### WHAT TO WORK ON
Return exactly the lines of the entries that start at the line containing "TOF pin VIN: GND -> VIN" and continue to the last line. Omit the pictures.

_ _ _ _ _

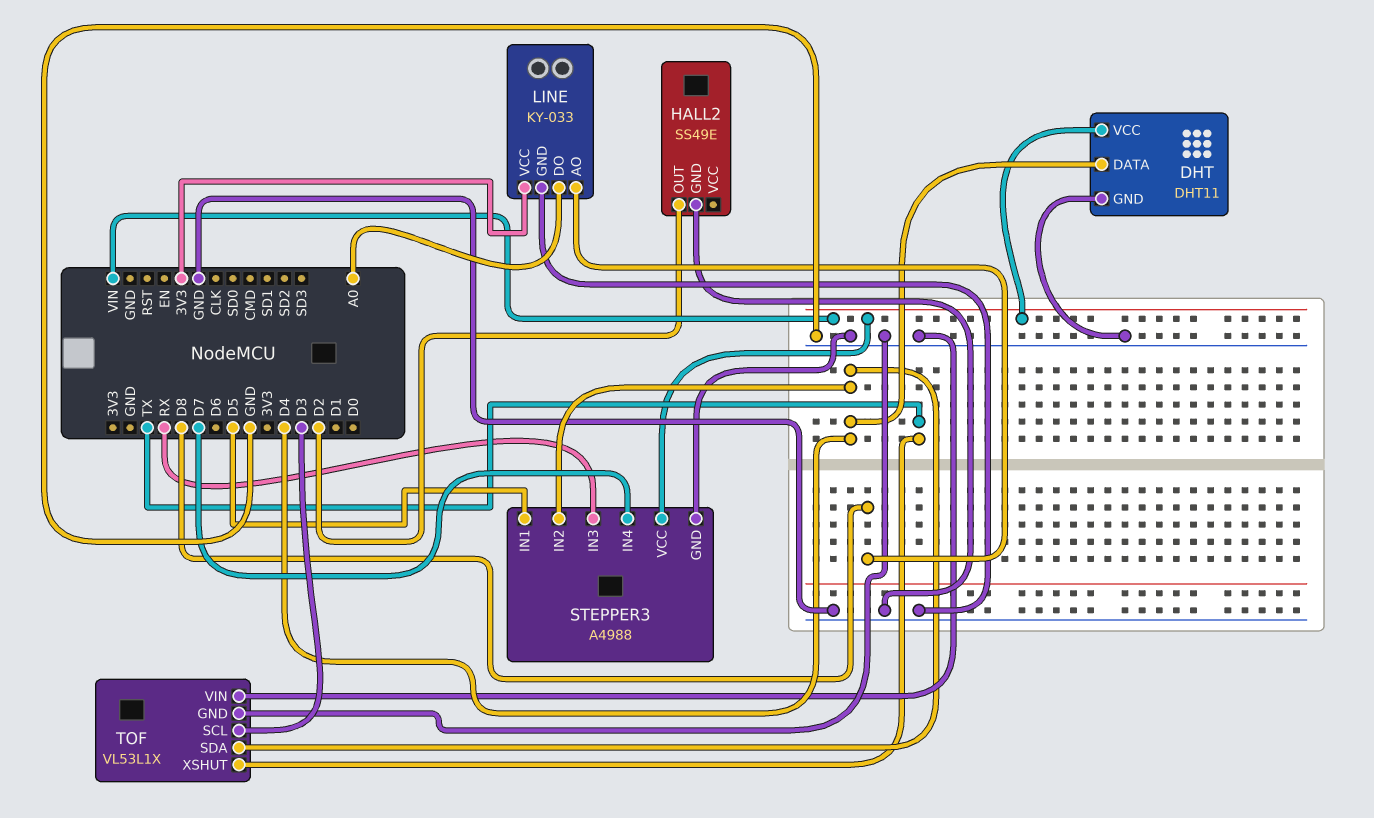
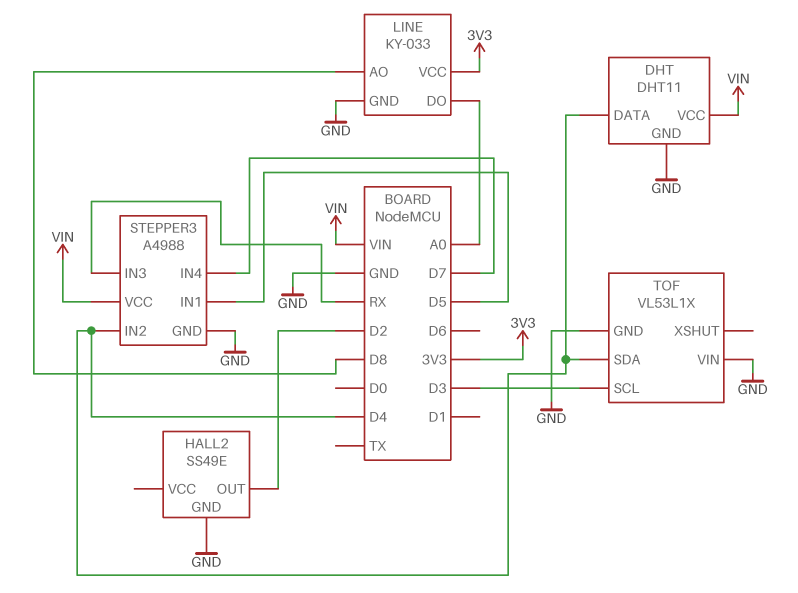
TOF pin XSHUT: TX -> none

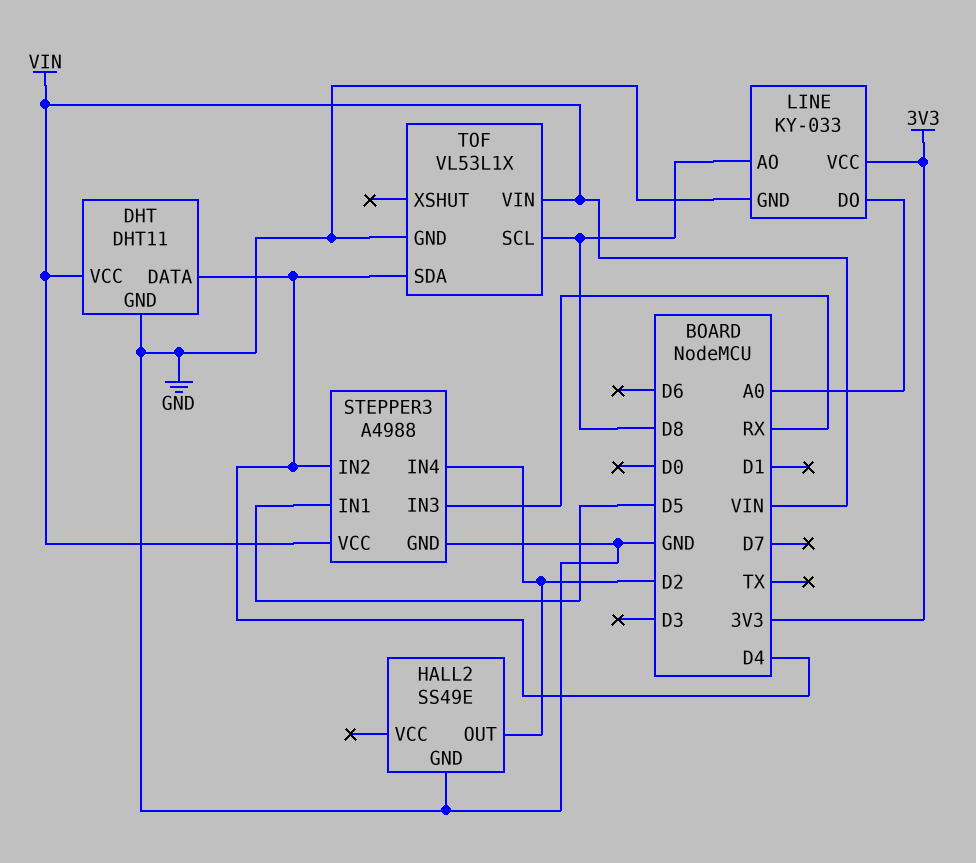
STEPPER3 pin IN4: D7 -> D2
TOF pin SCL: D3 -> D8
TOF pin VIN: GND -> VIN

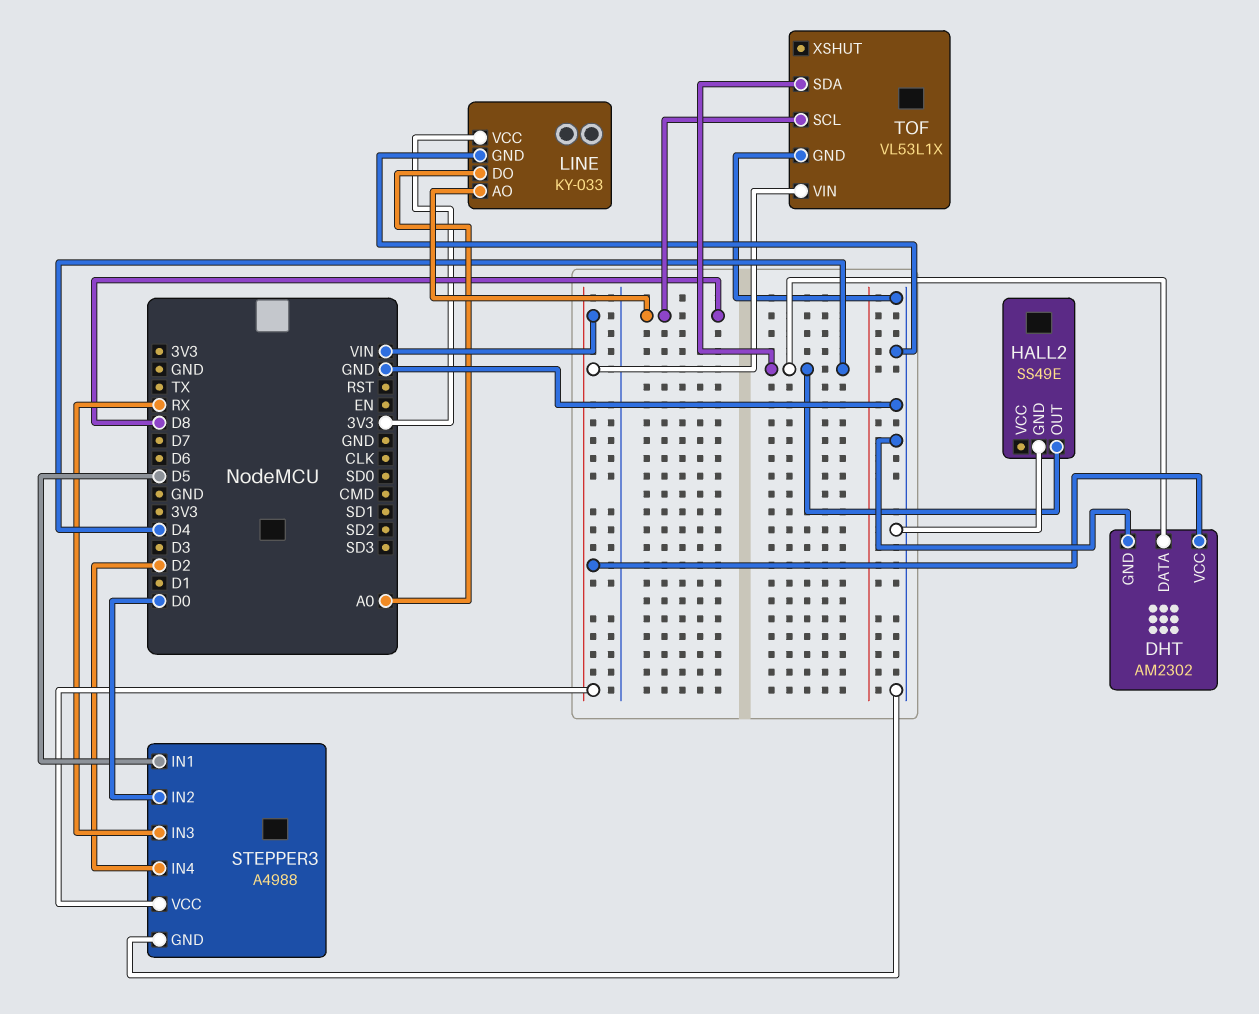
DHT: DHT11 -> AM2302
HALL2 pin OUT: D2 -> D4
STEPPER3 pin IN2: D4 -> D0

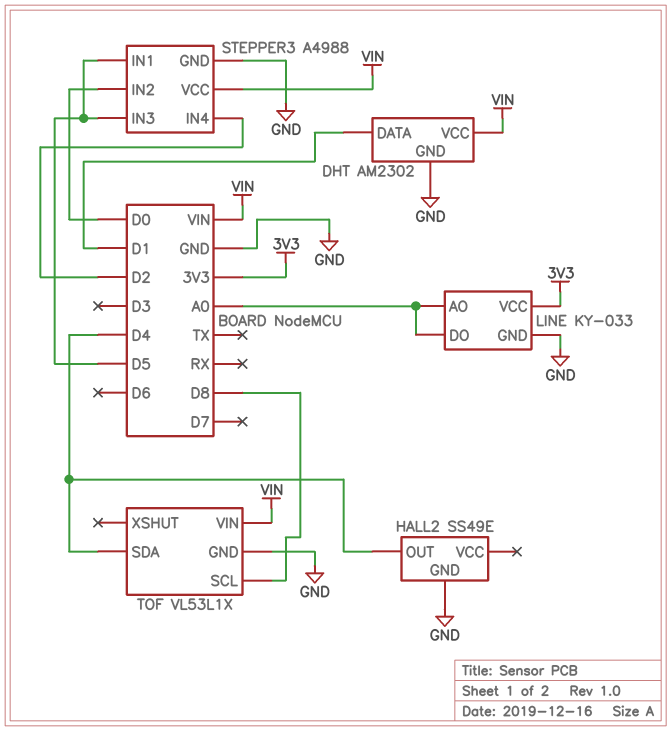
DHT pin DATA: D4 -> D1
LINE pin AO: D8 -> A0
STEPPER3 pin IN3: RX -> D5

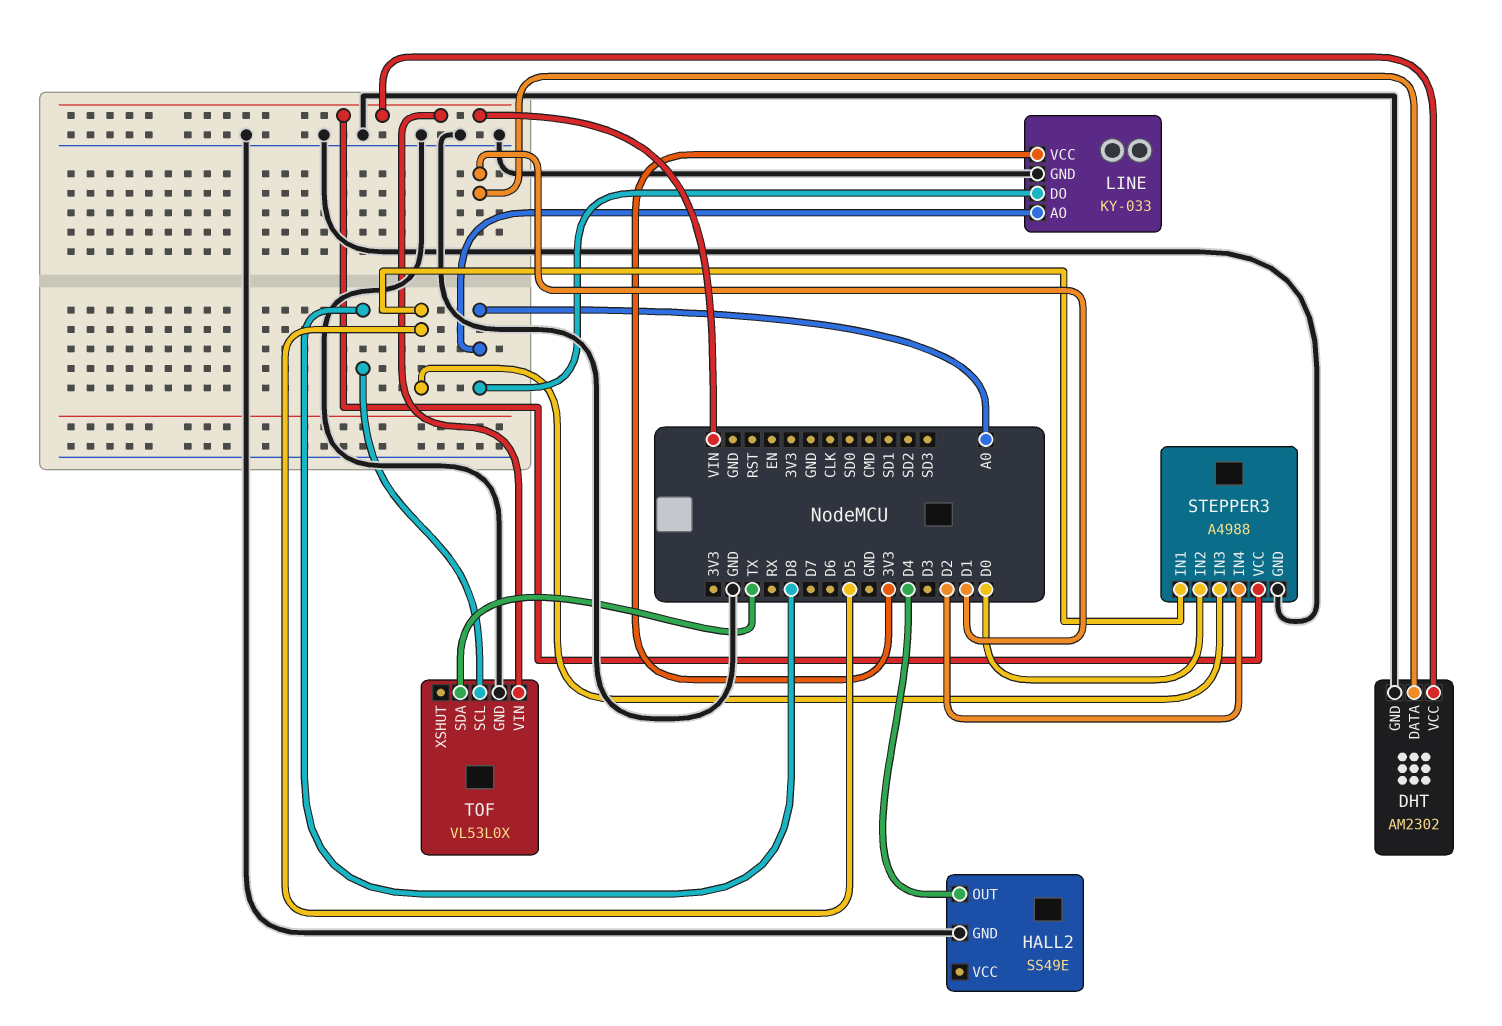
TOF: VL53L1X -> VL53L0X
TOF pin SDA: D4 -> TX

_ _ _ _ _

### OUTPUT
TOF pin VIN: GND -> VIN

DHT: DHT11 -> AM2302
HALL2 pin OUT: D2 -> D4
STEPPER3 pin IN2: D4 -> D0

DHT pin DATA: D4 -> D1
LINE pin AO: D8 -> A0
STEPPER3 pin IN3: RX -> D5

TOF: VL53L1X -> VL53L0X
TOF pin SDA: D4 -> TX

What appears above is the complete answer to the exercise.